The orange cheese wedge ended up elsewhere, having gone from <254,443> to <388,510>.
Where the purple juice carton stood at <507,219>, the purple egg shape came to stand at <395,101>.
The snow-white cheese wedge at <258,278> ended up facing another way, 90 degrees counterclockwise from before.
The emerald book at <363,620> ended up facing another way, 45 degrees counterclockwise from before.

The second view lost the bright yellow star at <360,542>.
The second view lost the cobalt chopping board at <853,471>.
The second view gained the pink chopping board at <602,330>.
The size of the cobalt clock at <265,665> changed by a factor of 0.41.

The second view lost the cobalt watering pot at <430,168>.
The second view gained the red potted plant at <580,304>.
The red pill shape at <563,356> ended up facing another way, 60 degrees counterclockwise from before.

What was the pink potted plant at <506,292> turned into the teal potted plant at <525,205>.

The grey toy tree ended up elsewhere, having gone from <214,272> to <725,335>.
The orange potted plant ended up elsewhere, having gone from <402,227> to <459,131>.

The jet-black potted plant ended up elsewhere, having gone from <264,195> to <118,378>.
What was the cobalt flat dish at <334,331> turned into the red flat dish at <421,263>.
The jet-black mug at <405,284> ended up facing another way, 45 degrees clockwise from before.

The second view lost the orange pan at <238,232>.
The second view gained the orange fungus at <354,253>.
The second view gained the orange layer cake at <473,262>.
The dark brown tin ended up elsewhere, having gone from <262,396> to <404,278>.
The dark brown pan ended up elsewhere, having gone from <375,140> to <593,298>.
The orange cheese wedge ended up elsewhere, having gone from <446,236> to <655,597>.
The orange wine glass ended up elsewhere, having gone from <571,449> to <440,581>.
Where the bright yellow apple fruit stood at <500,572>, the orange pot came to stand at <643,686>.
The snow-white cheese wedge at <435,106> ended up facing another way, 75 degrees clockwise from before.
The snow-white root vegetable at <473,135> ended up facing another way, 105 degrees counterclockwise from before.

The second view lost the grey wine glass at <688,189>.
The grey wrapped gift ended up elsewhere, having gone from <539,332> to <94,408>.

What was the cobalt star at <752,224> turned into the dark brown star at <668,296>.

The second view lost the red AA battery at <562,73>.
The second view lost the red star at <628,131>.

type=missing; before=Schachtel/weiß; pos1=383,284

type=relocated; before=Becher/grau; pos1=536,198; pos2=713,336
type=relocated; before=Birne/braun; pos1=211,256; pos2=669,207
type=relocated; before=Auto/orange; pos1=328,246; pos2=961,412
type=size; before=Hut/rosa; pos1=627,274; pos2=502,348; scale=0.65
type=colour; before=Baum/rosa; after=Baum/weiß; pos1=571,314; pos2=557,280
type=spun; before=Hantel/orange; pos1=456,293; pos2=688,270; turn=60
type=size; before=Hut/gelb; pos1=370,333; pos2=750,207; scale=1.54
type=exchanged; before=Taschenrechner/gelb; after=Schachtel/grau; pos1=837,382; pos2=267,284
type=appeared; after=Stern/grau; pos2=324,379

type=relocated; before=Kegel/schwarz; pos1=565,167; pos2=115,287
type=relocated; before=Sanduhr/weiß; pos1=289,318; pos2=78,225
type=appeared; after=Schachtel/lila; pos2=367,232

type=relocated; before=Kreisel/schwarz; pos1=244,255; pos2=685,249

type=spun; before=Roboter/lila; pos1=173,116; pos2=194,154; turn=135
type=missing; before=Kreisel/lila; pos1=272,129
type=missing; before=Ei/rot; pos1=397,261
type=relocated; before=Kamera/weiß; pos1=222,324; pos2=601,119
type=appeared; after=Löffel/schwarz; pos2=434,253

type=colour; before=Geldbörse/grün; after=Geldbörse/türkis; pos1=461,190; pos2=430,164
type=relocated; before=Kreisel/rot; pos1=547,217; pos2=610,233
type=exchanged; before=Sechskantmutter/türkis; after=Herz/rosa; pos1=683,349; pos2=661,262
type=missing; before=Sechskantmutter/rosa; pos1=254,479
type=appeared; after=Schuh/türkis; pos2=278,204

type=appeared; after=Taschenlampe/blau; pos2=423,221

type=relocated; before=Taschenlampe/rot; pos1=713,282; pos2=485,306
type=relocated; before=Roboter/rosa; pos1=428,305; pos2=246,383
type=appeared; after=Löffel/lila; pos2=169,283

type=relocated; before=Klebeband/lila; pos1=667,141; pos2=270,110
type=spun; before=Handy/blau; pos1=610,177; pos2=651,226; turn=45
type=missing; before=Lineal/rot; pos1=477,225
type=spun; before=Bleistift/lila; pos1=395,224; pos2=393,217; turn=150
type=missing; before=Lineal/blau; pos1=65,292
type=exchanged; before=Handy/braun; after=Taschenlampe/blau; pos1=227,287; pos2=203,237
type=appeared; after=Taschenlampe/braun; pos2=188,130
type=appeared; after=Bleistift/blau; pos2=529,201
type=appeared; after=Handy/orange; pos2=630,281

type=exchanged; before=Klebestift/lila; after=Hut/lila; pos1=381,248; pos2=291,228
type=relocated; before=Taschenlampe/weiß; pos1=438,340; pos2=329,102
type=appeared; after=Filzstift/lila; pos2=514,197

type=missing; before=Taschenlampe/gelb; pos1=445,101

____

Looking at the material above, count the lines where the word "türkis" occurs, and answer with that count alone.

__Task result__:
3